* Problem
Read through the records. Copy each line that has the word "brown".

* Available records
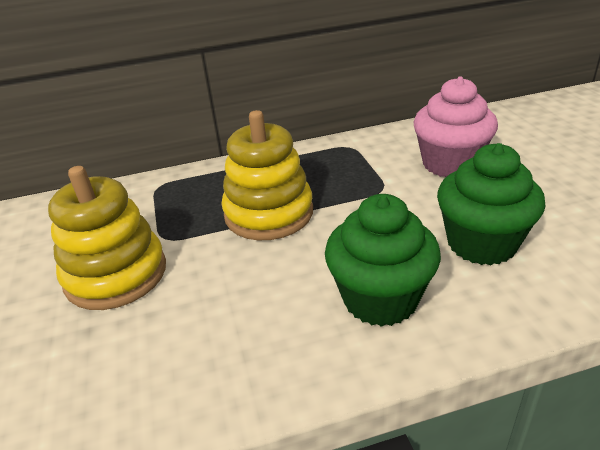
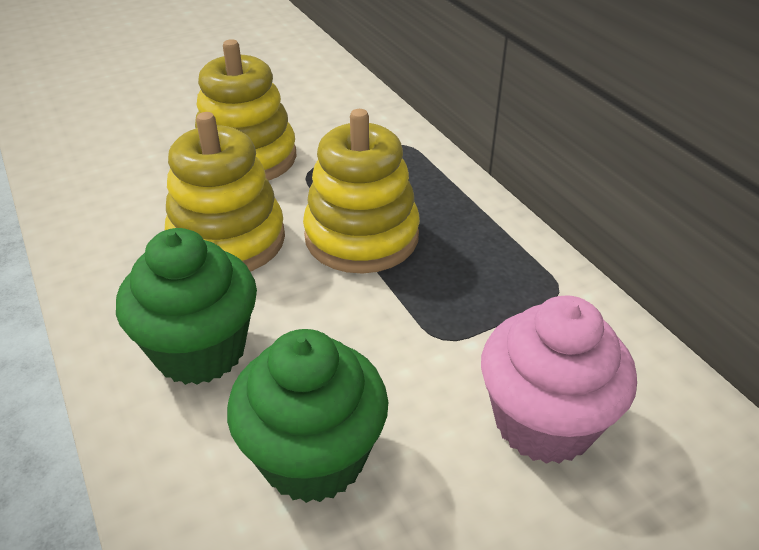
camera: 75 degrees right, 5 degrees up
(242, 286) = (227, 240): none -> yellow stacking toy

* * *

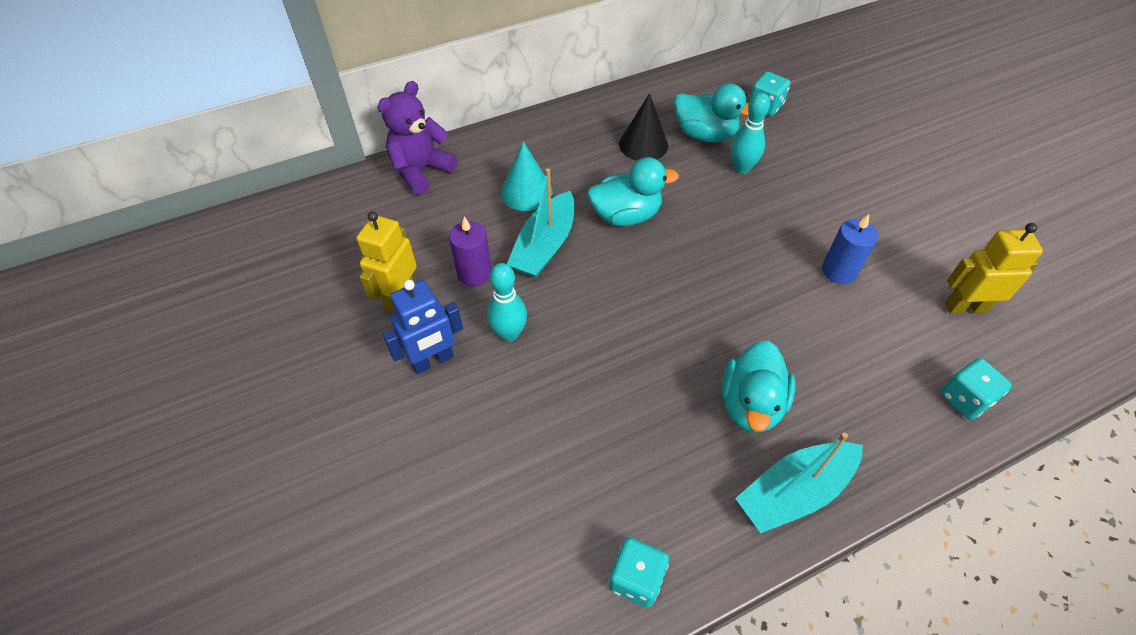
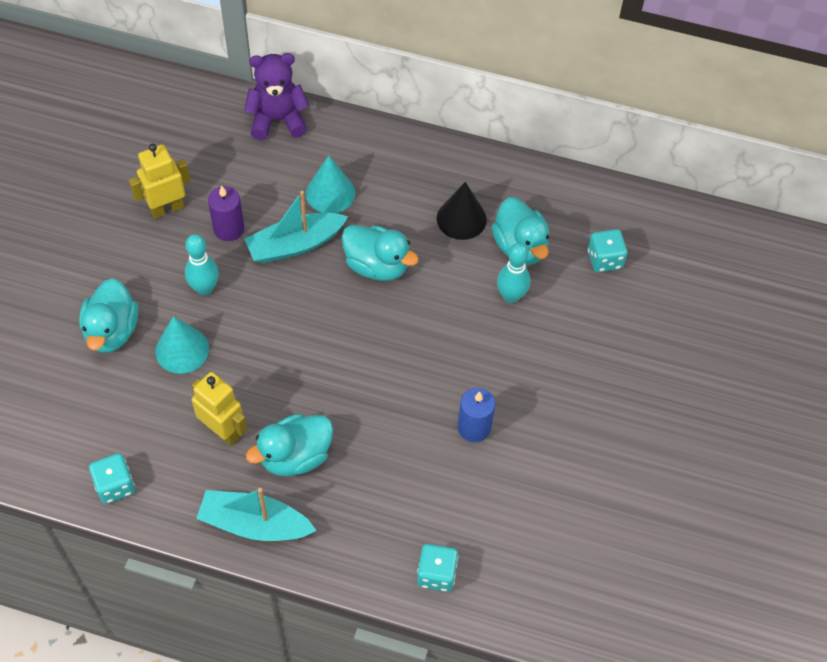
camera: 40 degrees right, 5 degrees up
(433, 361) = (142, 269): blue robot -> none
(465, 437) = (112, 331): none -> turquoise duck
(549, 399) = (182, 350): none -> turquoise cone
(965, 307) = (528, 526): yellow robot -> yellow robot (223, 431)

---

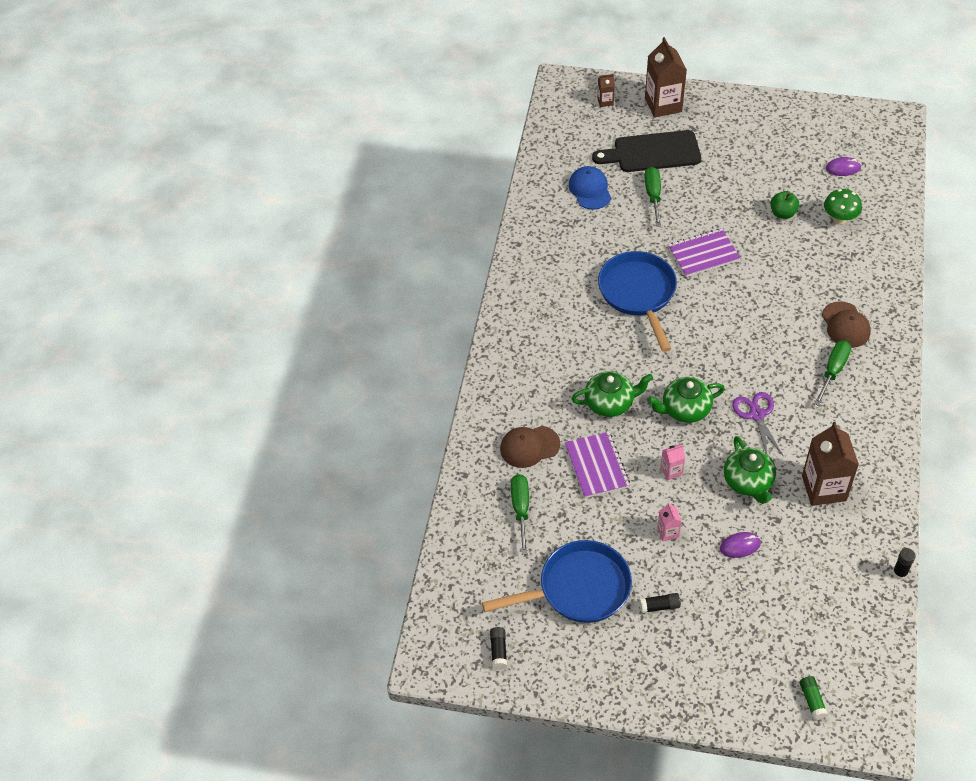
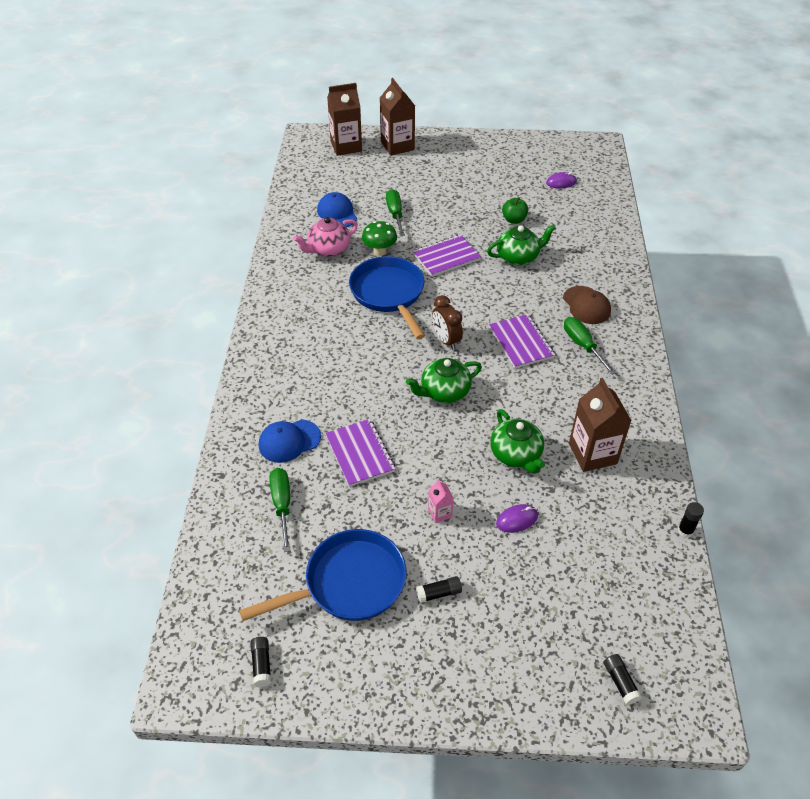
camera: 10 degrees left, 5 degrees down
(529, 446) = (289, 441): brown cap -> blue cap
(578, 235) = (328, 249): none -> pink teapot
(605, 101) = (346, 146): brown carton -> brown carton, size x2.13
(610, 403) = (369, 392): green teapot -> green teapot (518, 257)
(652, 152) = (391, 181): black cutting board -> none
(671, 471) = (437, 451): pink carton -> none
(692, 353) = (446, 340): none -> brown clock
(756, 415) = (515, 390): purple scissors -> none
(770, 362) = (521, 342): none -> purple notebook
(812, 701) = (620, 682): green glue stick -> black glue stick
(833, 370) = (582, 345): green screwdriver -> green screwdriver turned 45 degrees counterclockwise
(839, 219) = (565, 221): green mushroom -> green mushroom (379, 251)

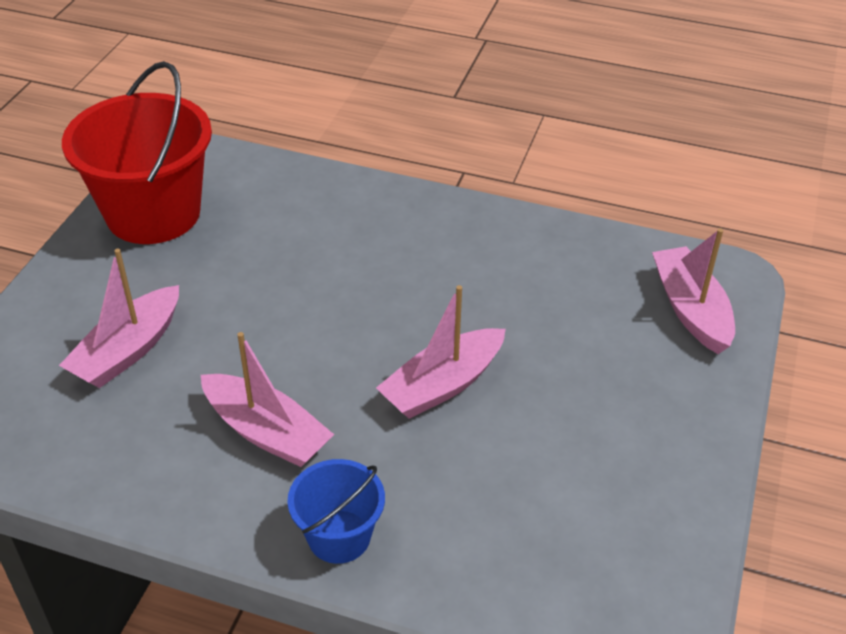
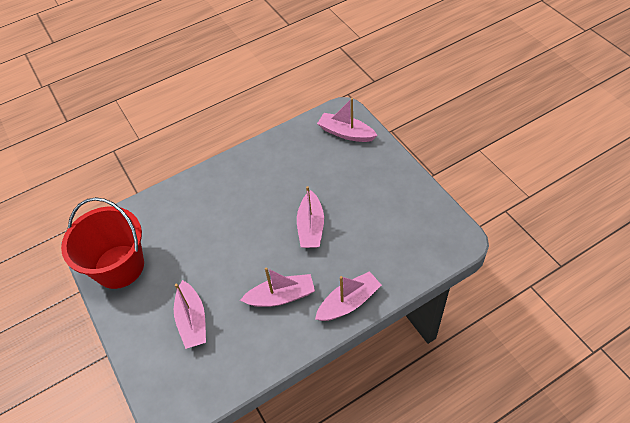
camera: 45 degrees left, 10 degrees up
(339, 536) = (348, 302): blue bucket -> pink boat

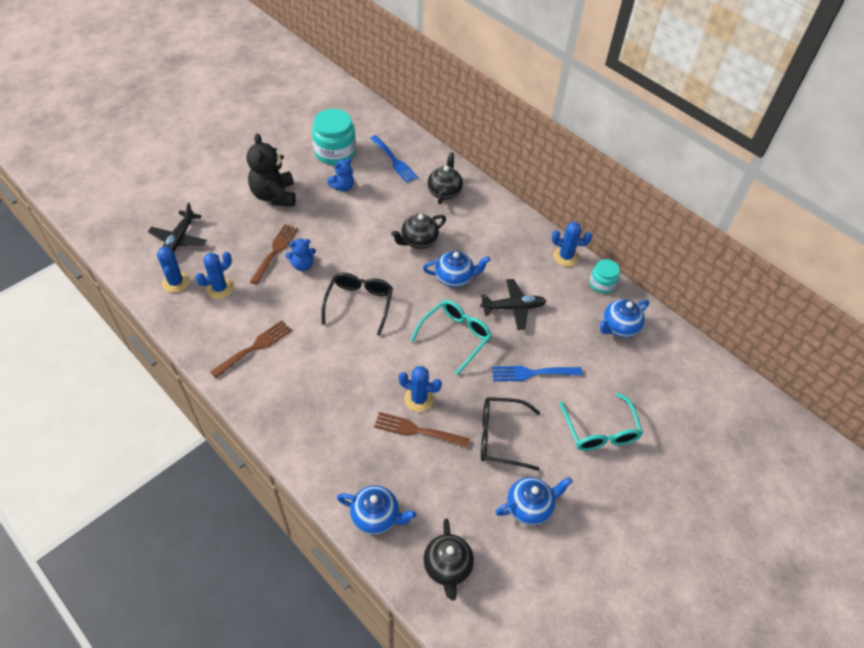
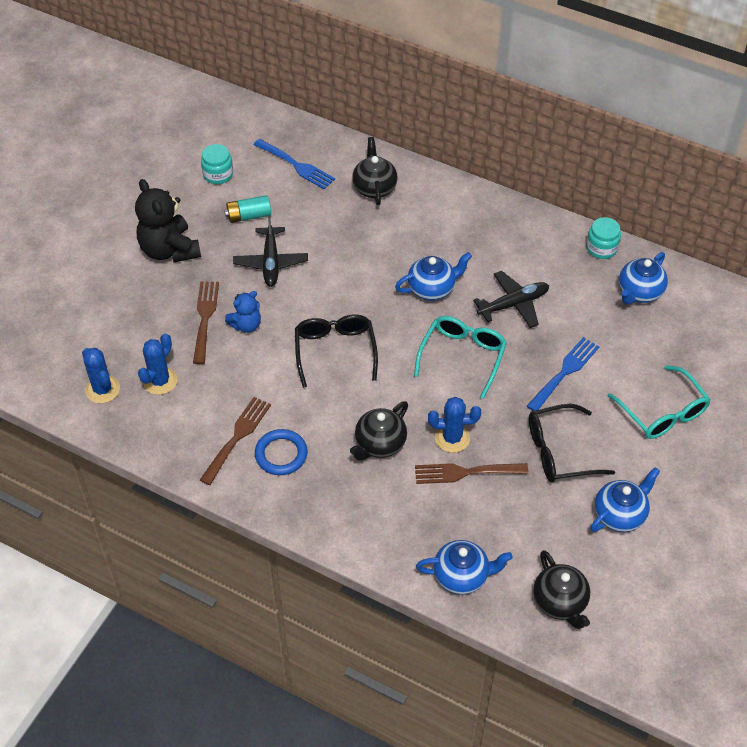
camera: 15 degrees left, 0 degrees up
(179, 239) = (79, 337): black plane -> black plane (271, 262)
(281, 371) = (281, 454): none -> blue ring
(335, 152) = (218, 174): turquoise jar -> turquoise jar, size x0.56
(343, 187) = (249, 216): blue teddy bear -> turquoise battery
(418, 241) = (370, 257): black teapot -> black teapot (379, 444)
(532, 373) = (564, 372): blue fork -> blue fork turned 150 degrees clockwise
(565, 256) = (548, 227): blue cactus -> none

* Result of this exercise
(529, 446) = (289, 441): brown cap -> blue cap
(605, 101) = (346, 146): brown carton -> brown carton, size x2.13
(692, 353) = (446, 340): none -> brown clock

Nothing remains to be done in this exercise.